*Task prompt:* Scan the data below and copy each line where "brown" occurs.

*Records for this exercise:*
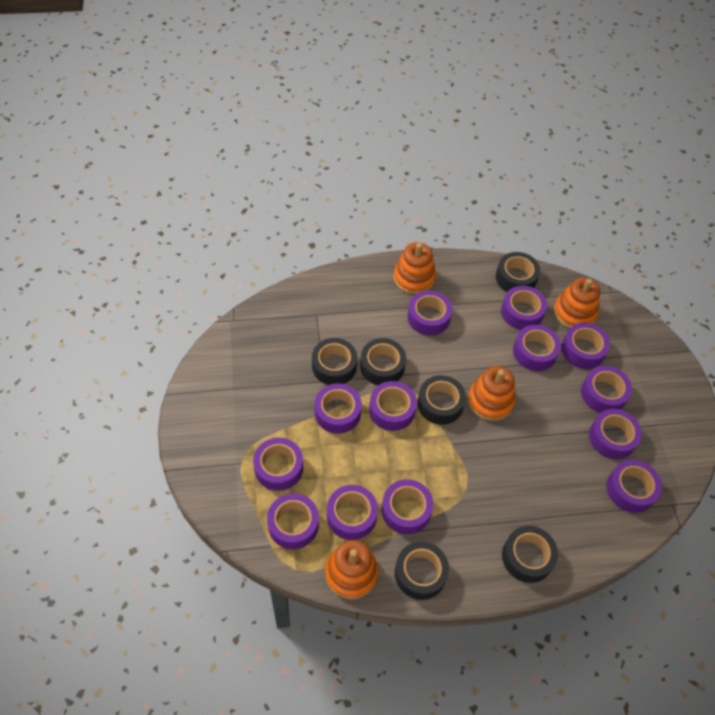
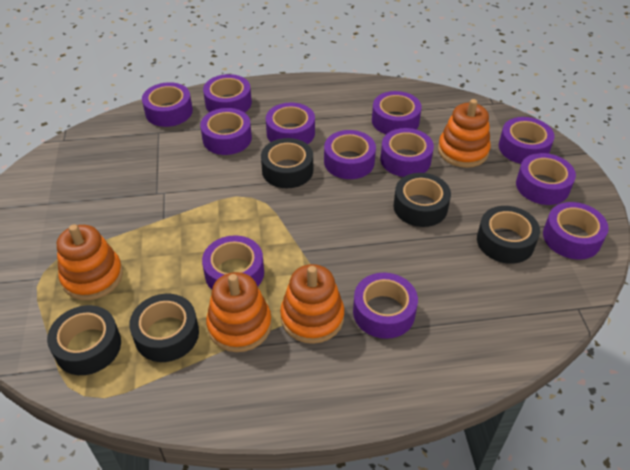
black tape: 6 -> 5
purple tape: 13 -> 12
* * *
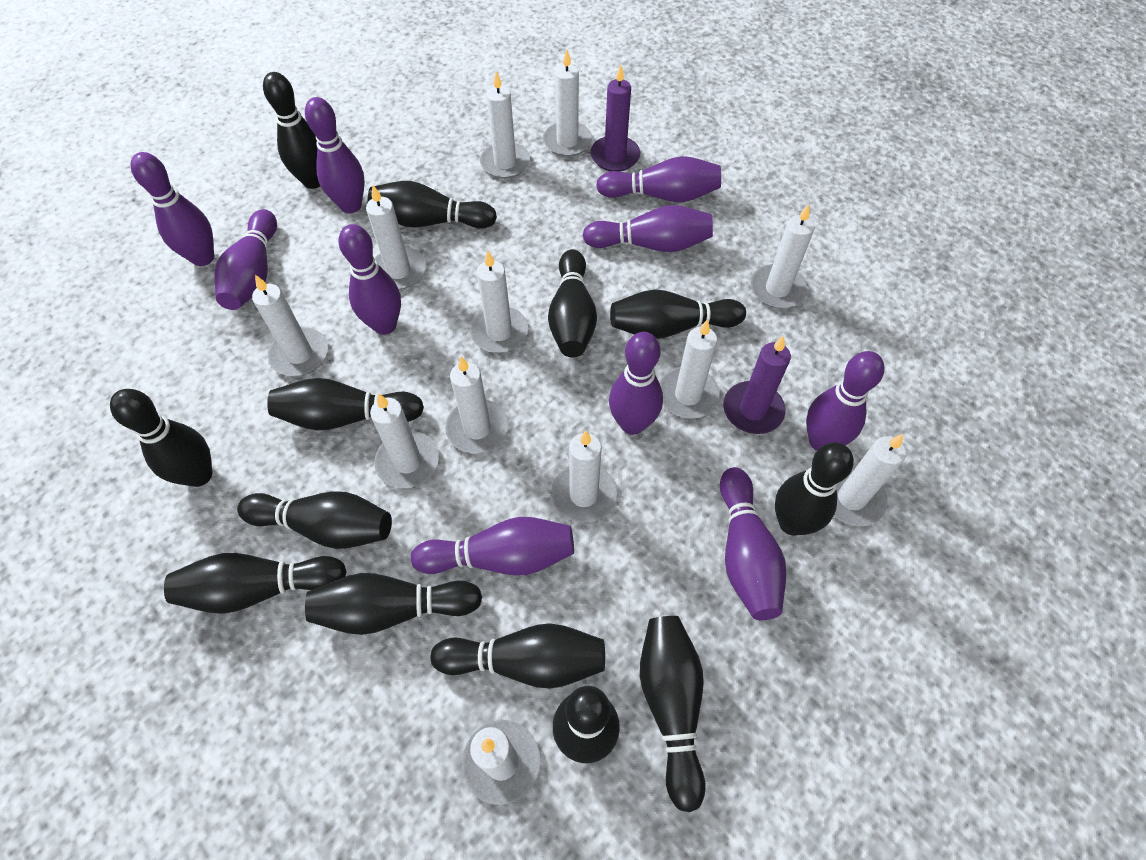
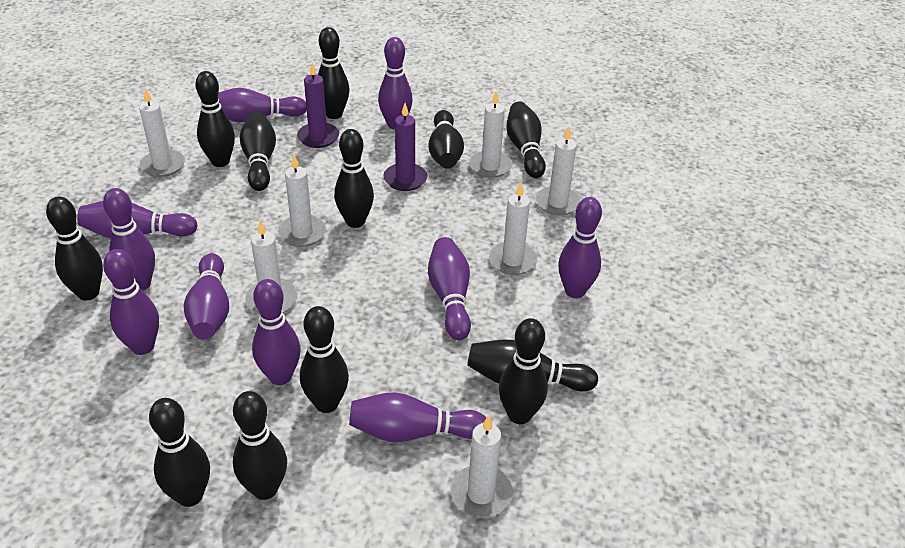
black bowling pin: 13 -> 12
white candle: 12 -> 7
---
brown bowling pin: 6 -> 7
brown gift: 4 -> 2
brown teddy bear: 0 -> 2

*Response:*
brown bowling pin: 6 -> 7
brown gift: 4 -> 2
brown teddy bear: 0 -> 2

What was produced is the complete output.